* WHAT IS EXPECTED
Copy without pictures. Please restate each line of the listing exactly.

* DATA RECORDS
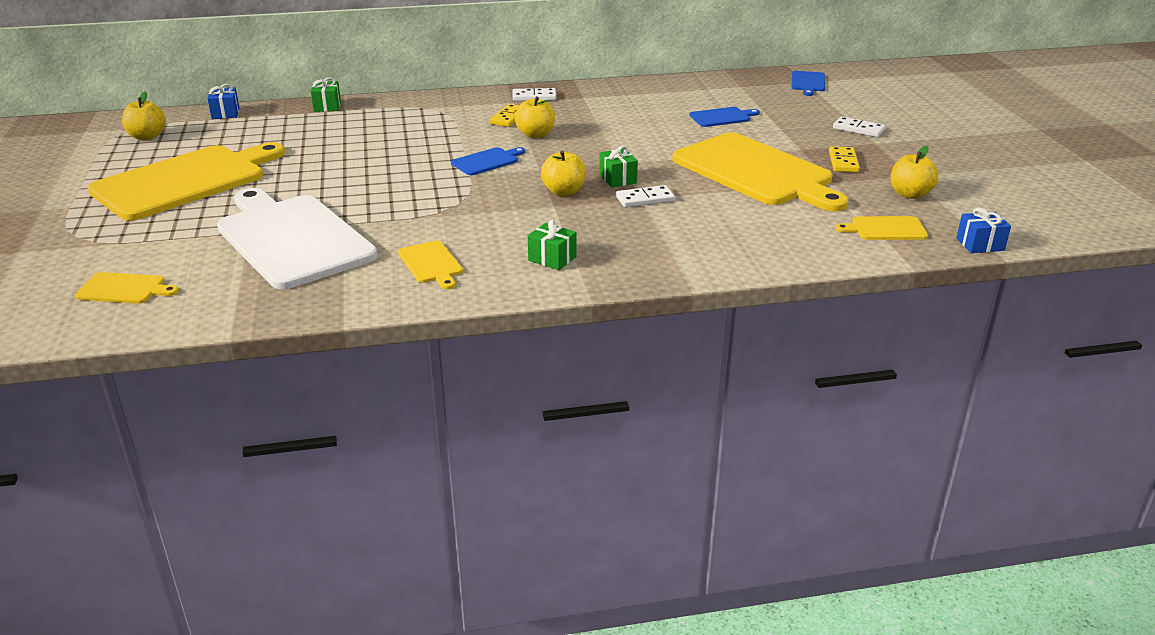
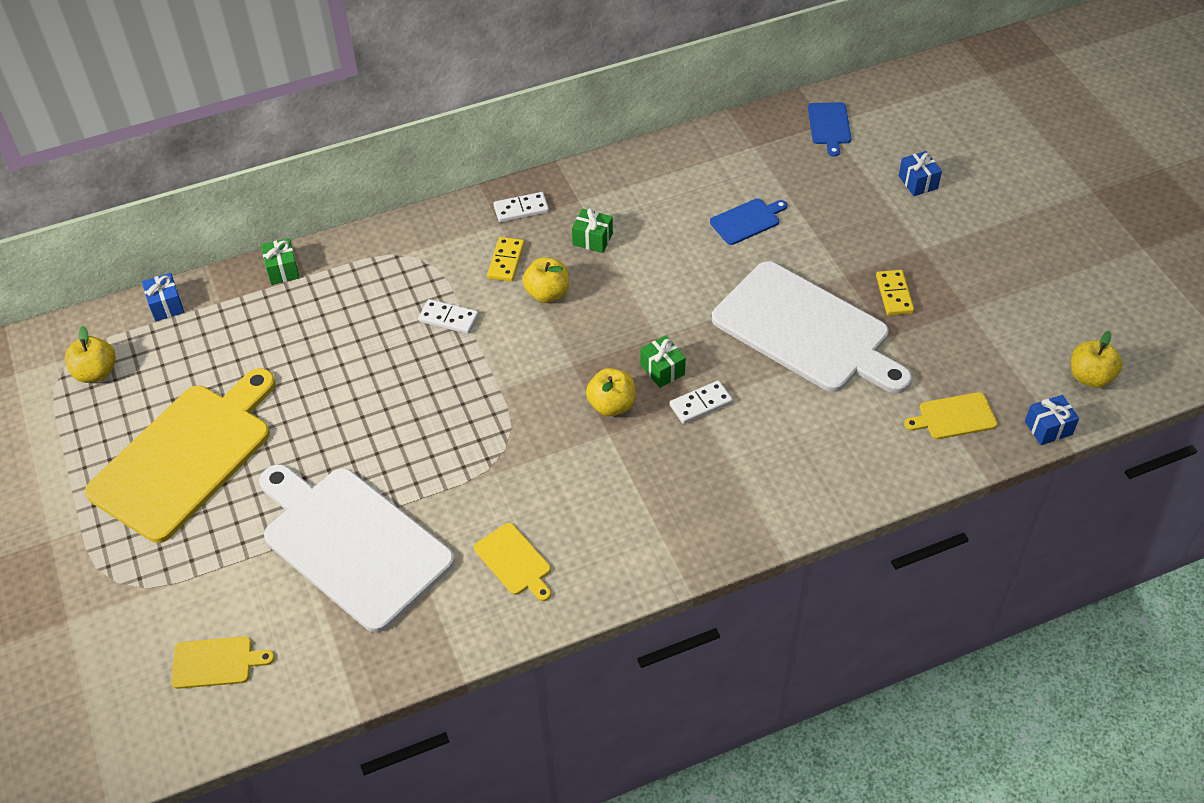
camera: 10 degrees left, 20 degrees up
(487, 161) = (510, 358): blue cutting board -> none
(552, 258) = (634, 530): green gift -> green gift (592, 239)
(756, 172) = (806, 330): yellow cutting board -> white cutting board
(858, 129) = (900, 223): white domino -> white domino (448, 318)
(878, 112) = (918, 182): none -> blue gift
(910, 194) = (970, 347): yellow apple -> yellow apple (1090, 377)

* THE ANSWER
camera: 10 degrees left, 20 degrees up
(487, 161) = (510, 358): blue cutting board -> none
(552, 258) = (634, 530): green gift -> green gift (592, 239)
(756, 172) = (806, 330): yellow cutting board -> white cutting board
(858, 129) = (900, 223): white domino -> white domino (448, 318)
(878, 112) = (918, 182): none -> blue gift
(910, 194) = (970, 347): yellow apple -> yellow apple (1090, 377)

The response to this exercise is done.